Image sets with object changes
****************
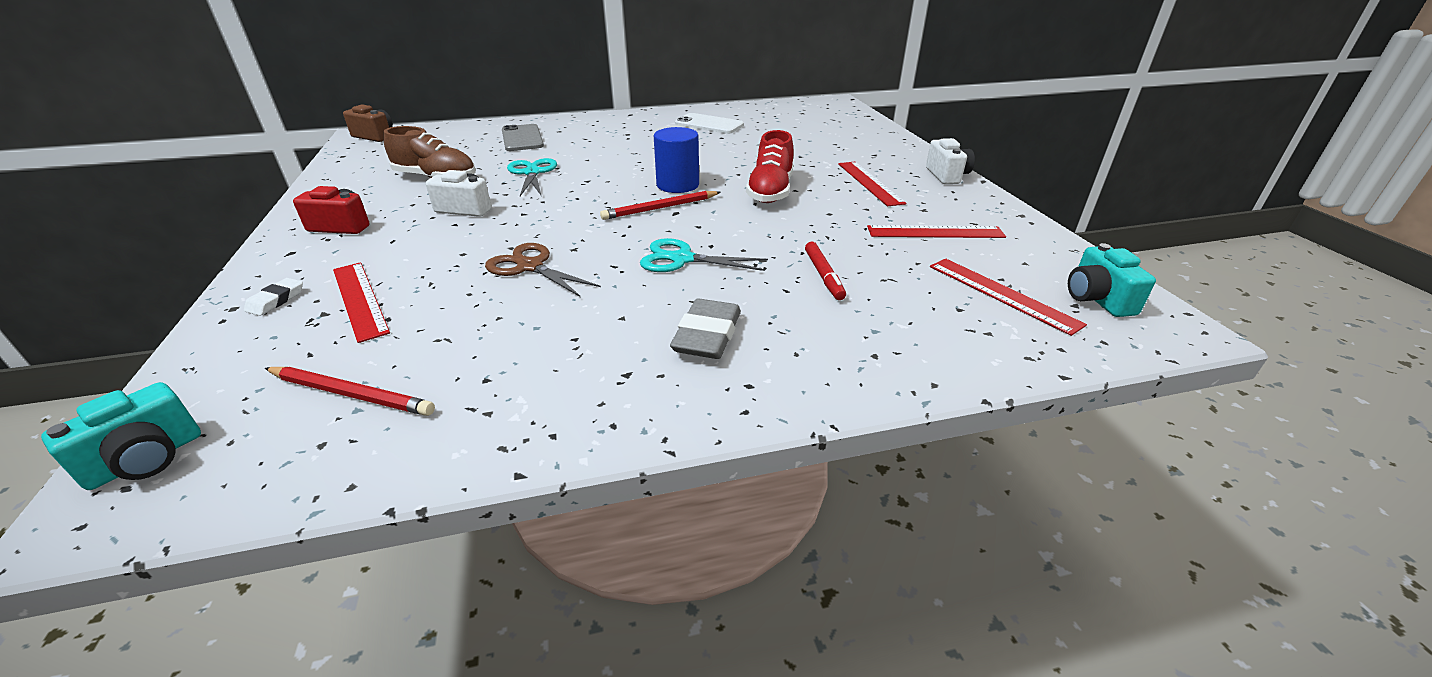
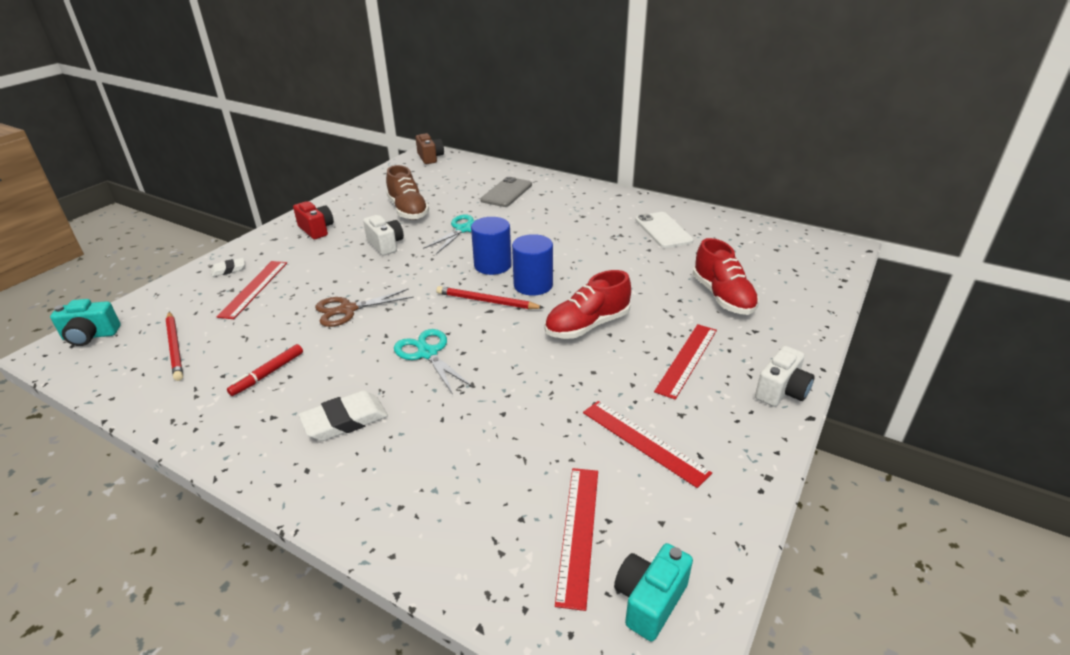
camera: 45 degrees right, 0 degrees up
(530, 266) = (347, 310): brown scissors -> brown scissors turned 105 degrees counterclockwise
(614, 185) = (492, 265): none -> blue cylinder
(707, 335) = (345, 420): grey eraser -> white eraser
(822, 145) = (722, 297): none -> red shoe
(824, 276) = (485, 424): red marker -> red marker (268, 374)

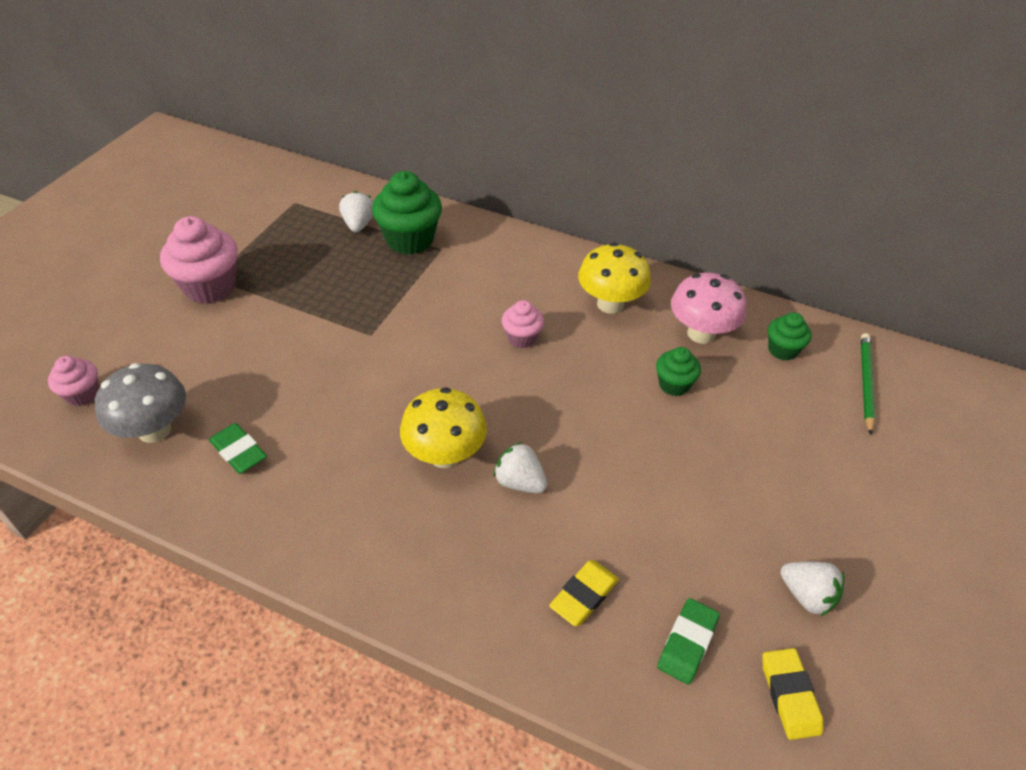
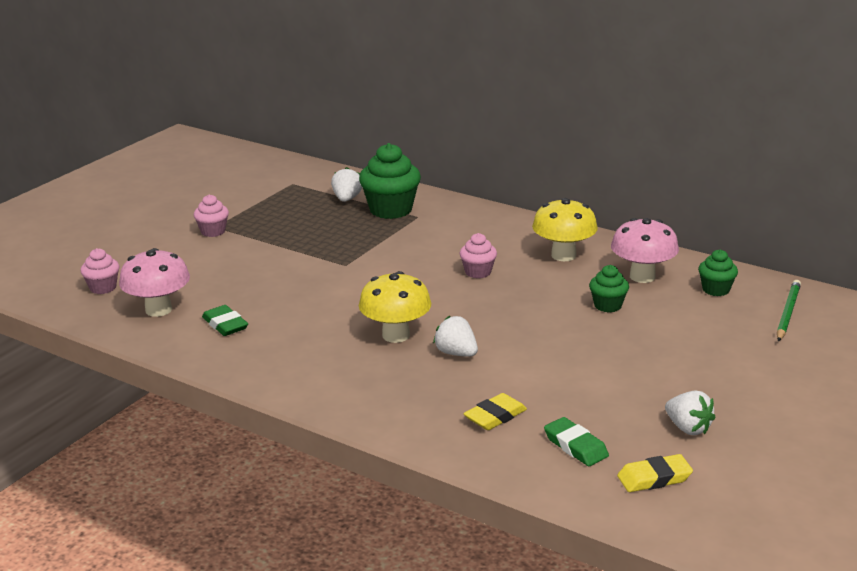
camera: 10 degrees right, 20 degrees down
(154, 430) = (158, 310): grey mushroom -> pink mushroom
(210, 287) = (213, 231): pink cupcake -> pink cupcake, size x0.55
(687, 643) = (575, 446): green eraser -> green eraser turned 75 degrees counterclockwise
(789, 695) = (654, 478): yellow eraser -> yellow eraser turned 75 degrees clockwise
****************
### AIM OF THE TASK
Give back all the records as they stand, but with no pictures in the copy.

### WRITTEN REPLY
camera: 45 degrees right, 0 degrees up
(530, 266) = (347, 310): brown scissors -> brown scissors turned 105 degrees counterclockwise
(614, 185) = (492, 265): none -> blue cylinder
(707, 335) = (345, 420): grey eraser -> white eraser
(822, 145) = (722, 297): none -> red shoe
(824, 276) = (485, 424): red marker -> red marker (268, 374)

camera: 10 degrees right, 20 degrees down
(154, 430) = (158, 310): grey mushroom -> pink mushroom
(210, 287) = (213, 231): pink cupcake -> pink cupcake, size x0.55
(687, 643) = (575, 446): green eraser -> green eraser turned 75 degrees counterclockwise
(789, 695) = (654, 478): yellow eraser -> yellow eraser turned 75 degrees clockwise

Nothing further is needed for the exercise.